[Opening DATA TO USE section]

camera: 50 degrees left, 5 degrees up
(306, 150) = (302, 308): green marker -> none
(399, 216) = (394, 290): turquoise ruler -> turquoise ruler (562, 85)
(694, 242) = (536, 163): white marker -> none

[Closing DATA TO USE section]
[Opening DATA TO USE section]

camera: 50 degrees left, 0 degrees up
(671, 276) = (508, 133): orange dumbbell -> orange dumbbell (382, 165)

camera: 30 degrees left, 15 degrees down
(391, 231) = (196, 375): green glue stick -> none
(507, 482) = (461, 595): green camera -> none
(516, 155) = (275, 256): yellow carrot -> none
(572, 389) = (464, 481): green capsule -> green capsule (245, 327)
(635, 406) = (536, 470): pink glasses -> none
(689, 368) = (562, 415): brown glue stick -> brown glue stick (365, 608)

[Closing DATA TO USE section]

REQUIRED WORK:
Report how many lines of the preceding records include "degrees". Output the number only.

ANSWER TO THE PROBLEM:
3